_ABOUT THIS TASK:_ Could you restate the entries below word for word and leave the images out?

--- INPUT DATA Enclosed Below ---

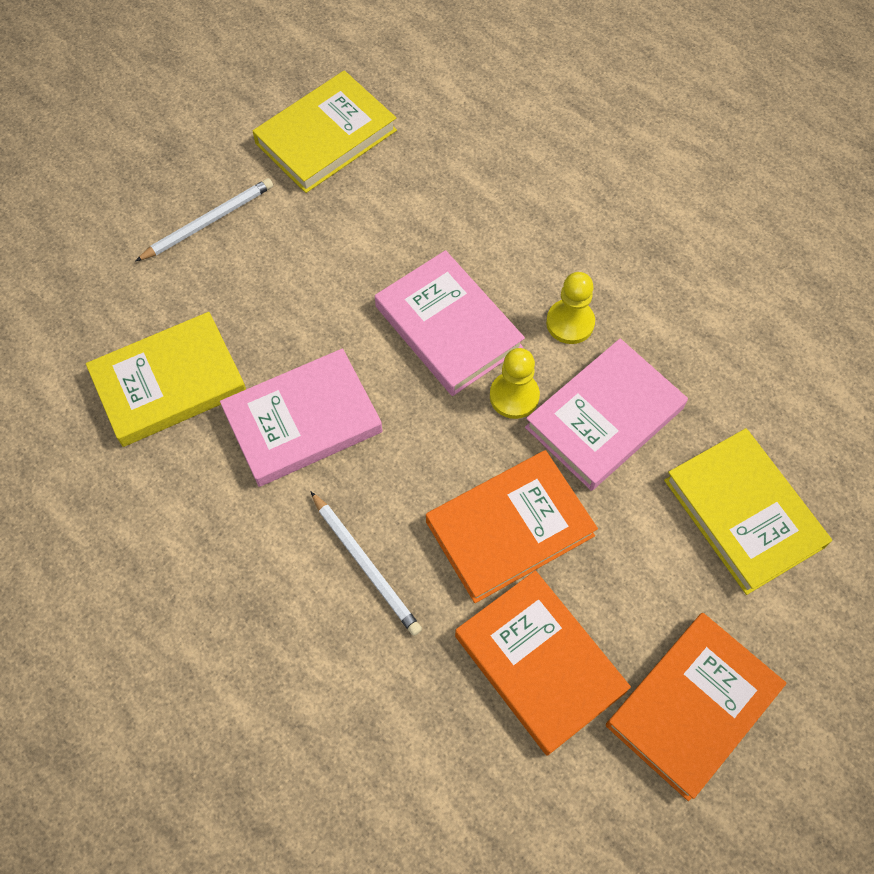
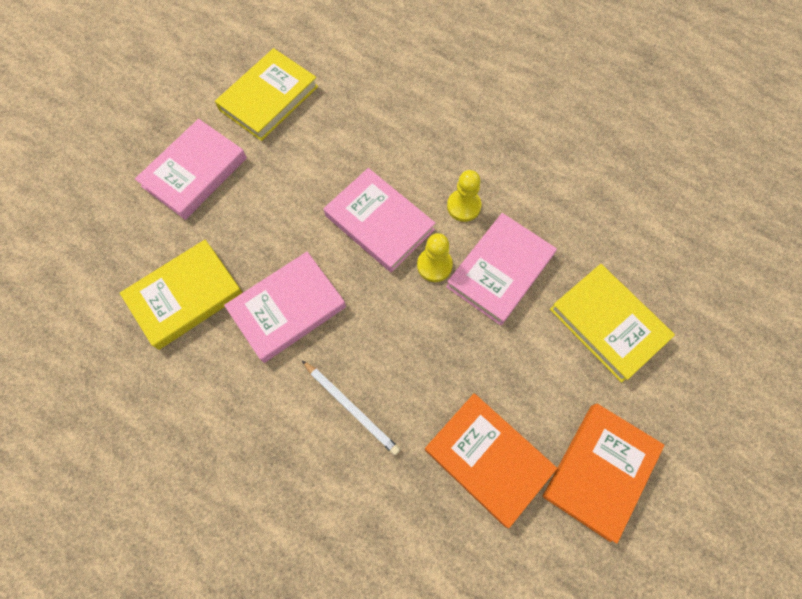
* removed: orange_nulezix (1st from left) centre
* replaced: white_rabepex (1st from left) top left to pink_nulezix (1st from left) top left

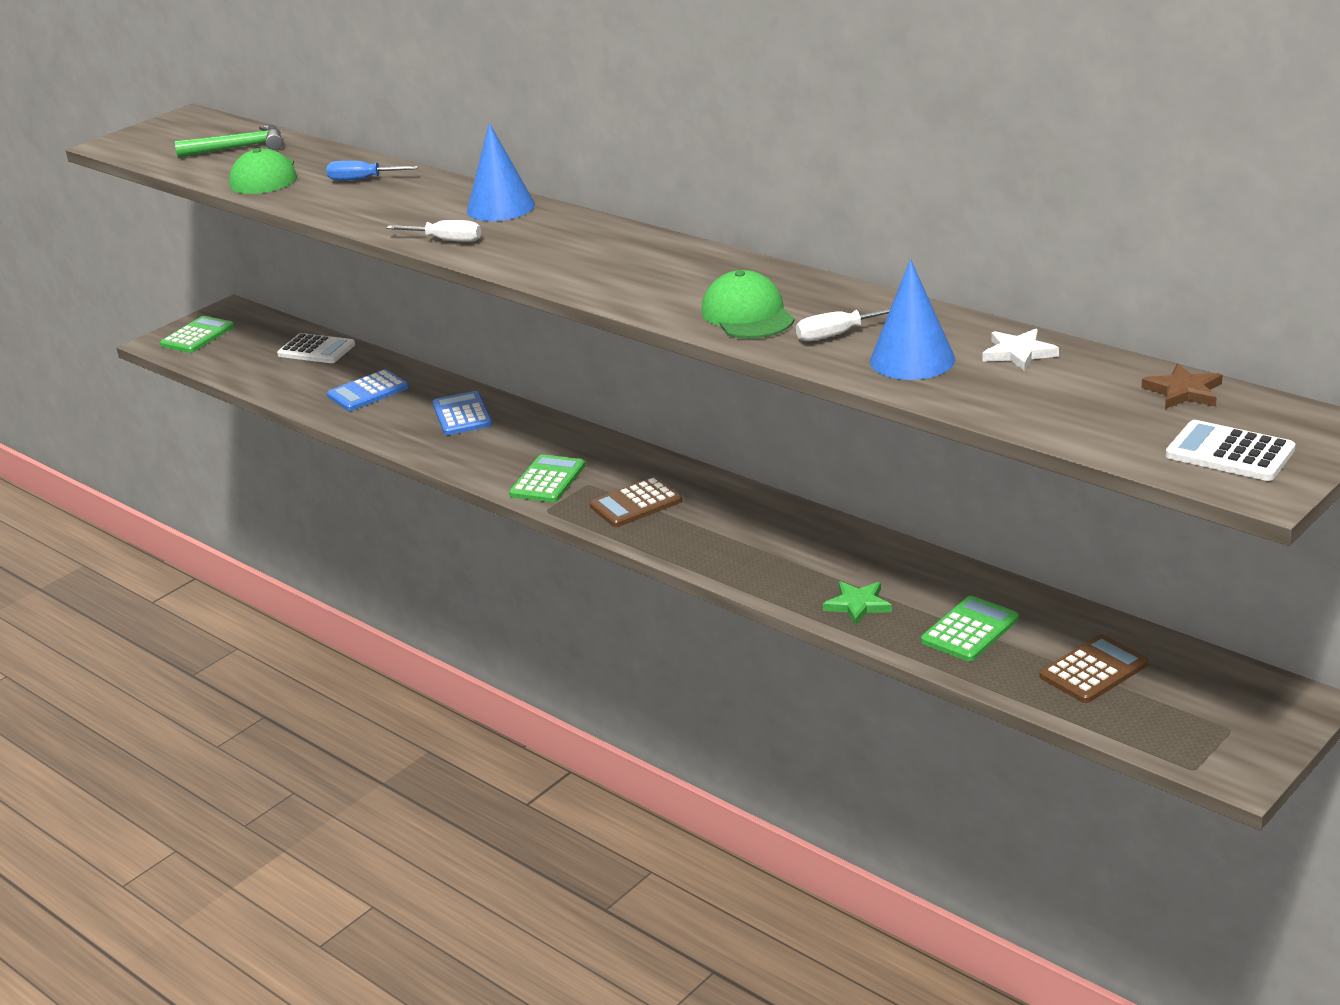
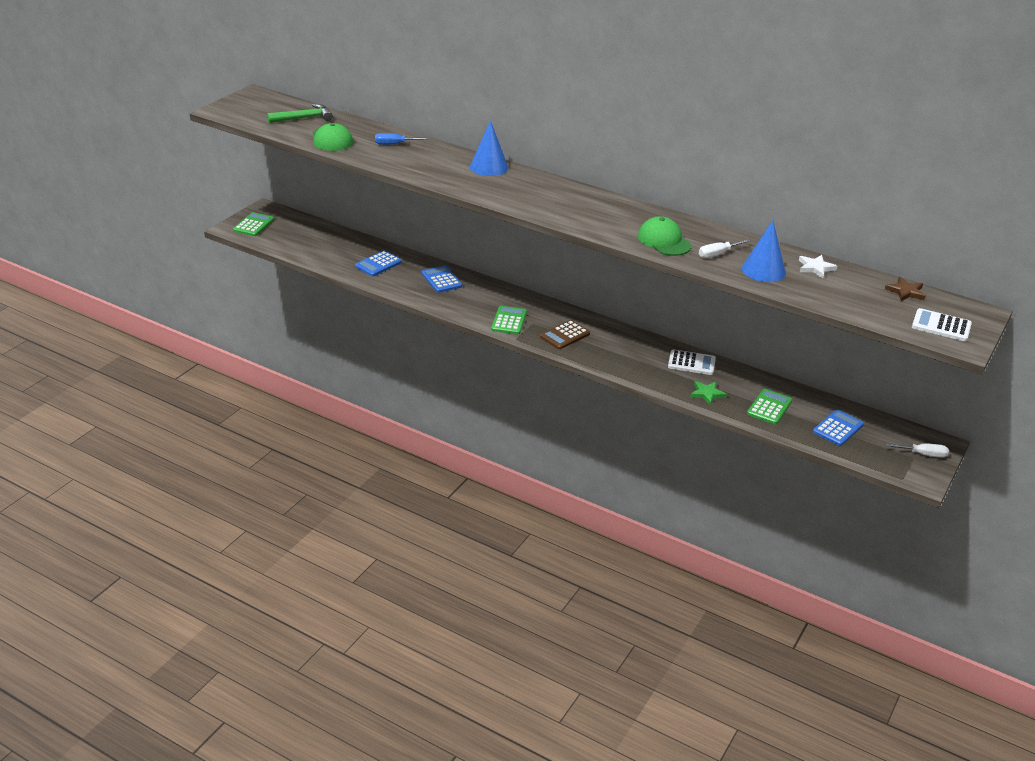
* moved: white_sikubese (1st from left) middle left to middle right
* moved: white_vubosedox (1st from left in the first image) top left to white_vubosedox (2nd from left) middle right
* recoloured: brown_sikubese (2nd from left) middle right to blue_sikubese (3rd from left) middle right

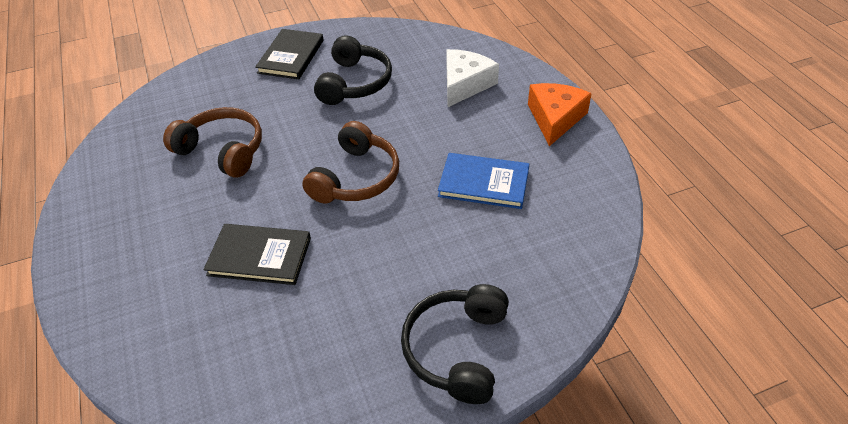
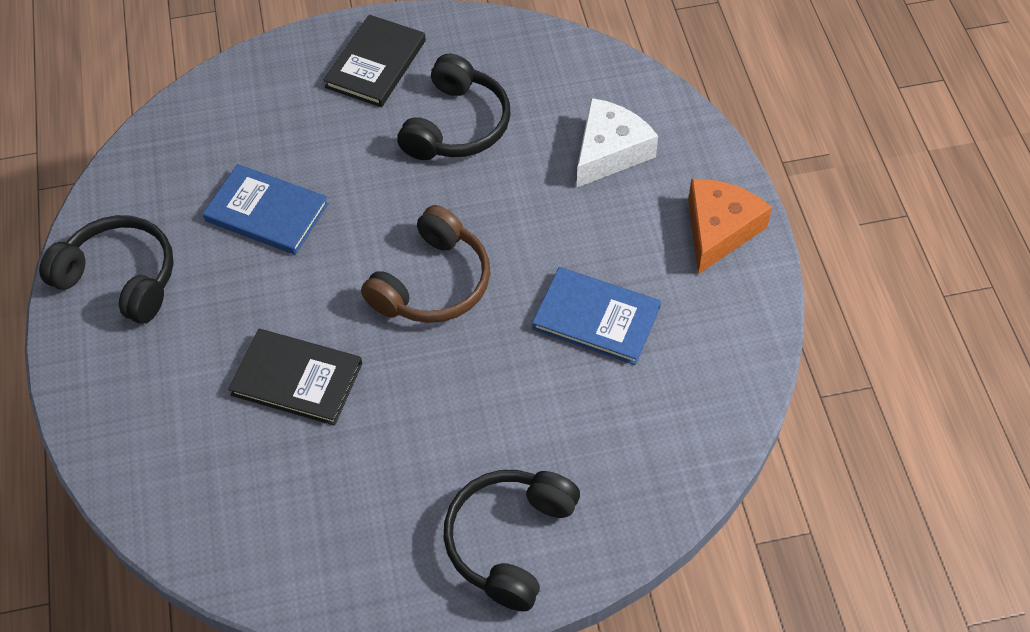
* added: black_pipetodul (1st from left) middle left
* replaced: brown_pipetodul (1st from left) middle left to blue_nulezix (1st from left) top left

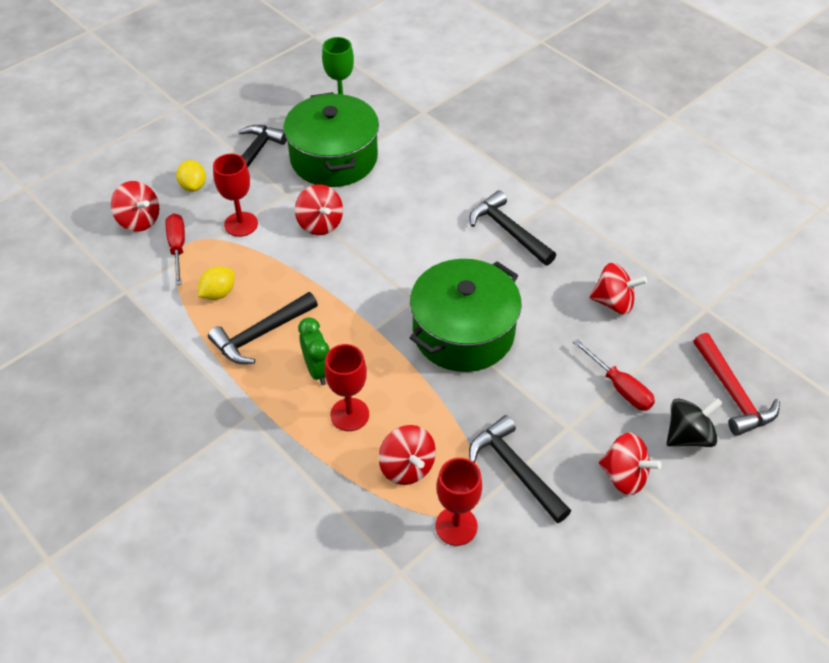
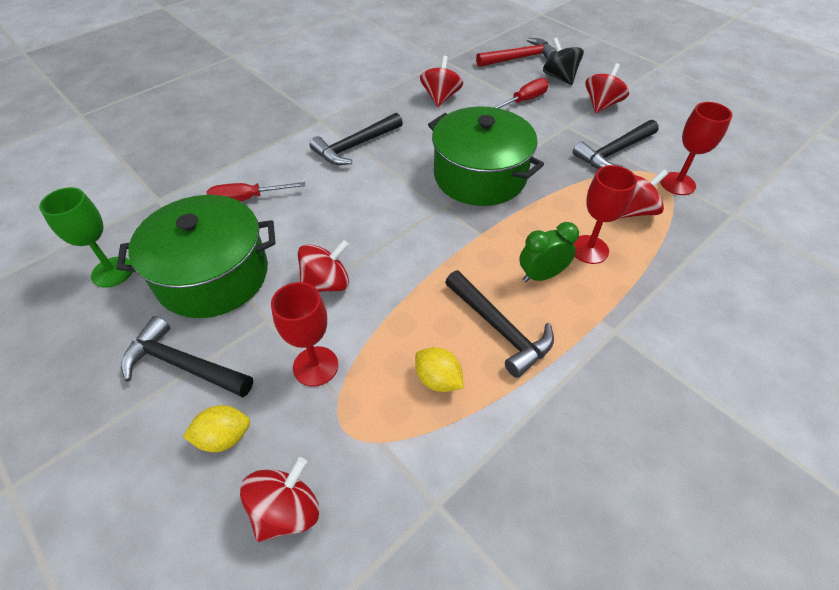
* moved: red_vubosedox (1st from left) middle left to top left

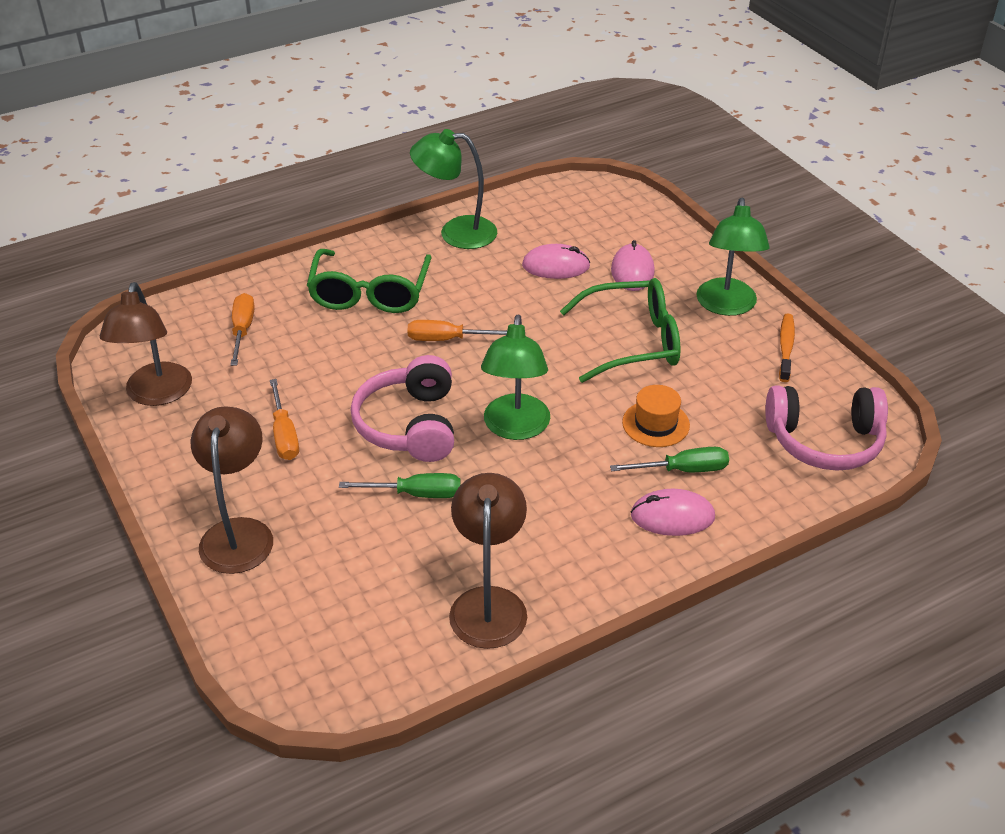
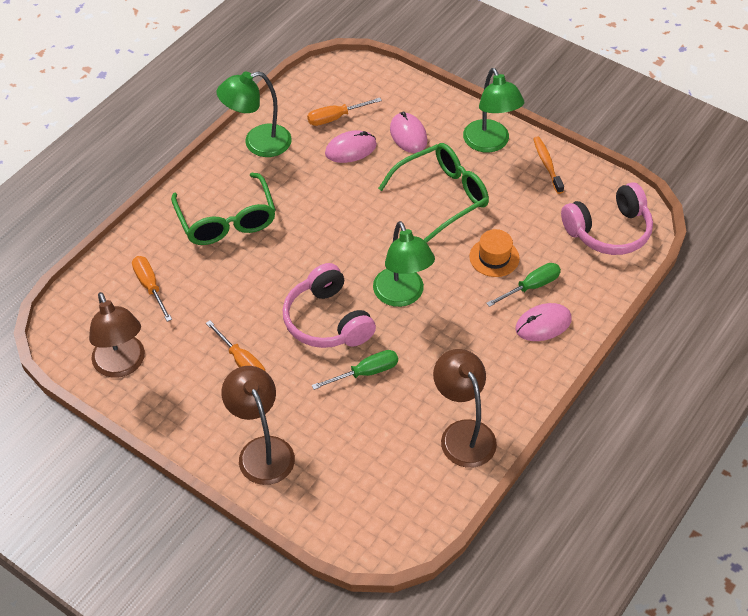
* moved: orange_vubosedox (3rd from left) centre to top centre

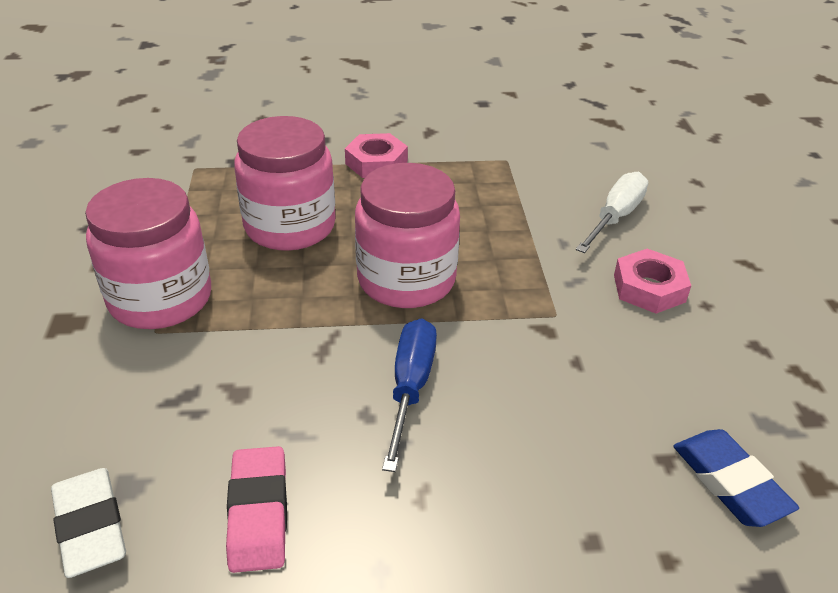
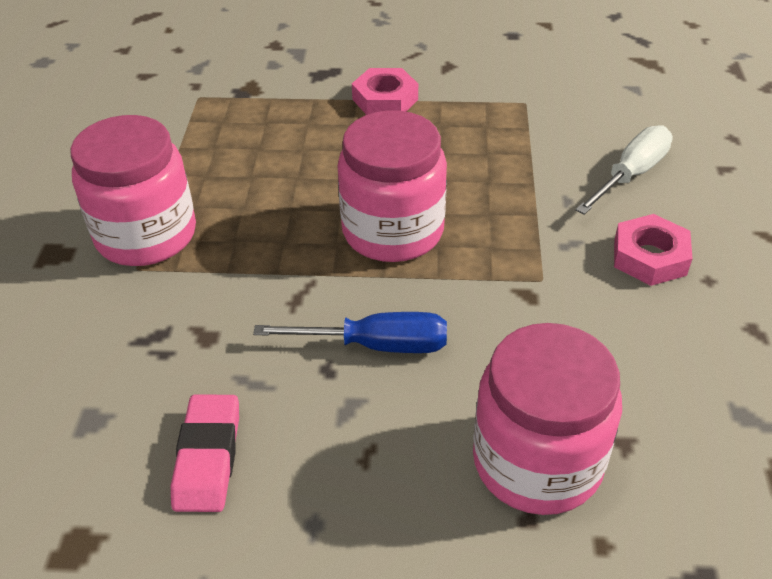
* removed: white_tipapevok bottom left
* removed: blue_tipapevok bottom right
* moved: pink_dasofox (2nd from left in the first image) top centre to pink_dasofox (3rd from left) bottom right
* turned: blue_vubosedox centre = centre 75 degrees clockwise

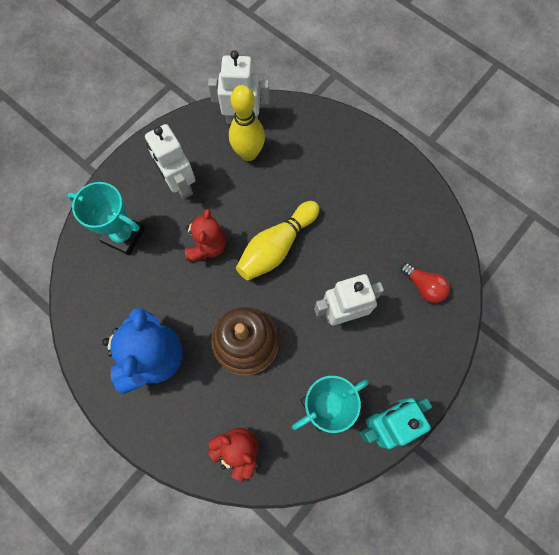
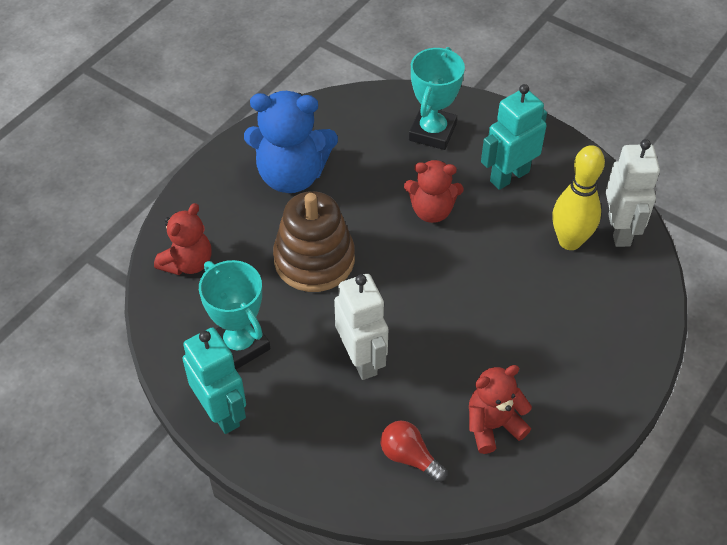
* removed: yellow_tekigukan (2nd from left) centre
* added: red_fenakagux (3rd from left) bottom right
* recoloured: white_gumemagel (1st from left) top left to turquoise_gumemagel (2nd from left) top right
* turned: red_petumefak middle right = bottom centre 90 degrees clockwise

--- End of Enclosed INPUT DATA ---

_RESPONSE TO THE TASK:_
* removed: orange_nulezix (1st from left) centre
* replaced: white_rabepex (1st from left) top left to pink_nulezix (1st from left) top left

* moved: white_sikubese (1st from left) middle left to middle right
* moved: white_vubosedox (1st from left in the first image) top left to white_vubosedox (2nd from left) middle right
* recoloured: brown_sikubese (2nd from left) middle right to blue_sikubese (3rd from left) middle right

* added: black_pipetodul (1st from left) middle left
* replaced: brown_pipetodul (1st from left) middle left to blue_nulezix (1st from left) top left

* moved: red_vubosedox (1st from left) middle left to top left

* moved: orange_vubosedox (3rd from left) centre to top centre

* removed: white_tipapevok bottom left
* removed: blue_tipapevok bottom right
* moved: pink_dasofox (2nd from left in the first image) top centre to pink_dasofox (3rd from left) bottom right
* turned: blue_vubosedox centre = centre 75 degrees clockwise

* removed: yellow_tekigukan (2nd from left) centre
* added: red_fenakagux (3rd from left) bottom right
* recoloured: white_gumemagel (1st from left) top left to turquoise_gumemagel (2nd from left) top right
* turned: red_petumefak middle right = bottom centre 90 degrees clockwise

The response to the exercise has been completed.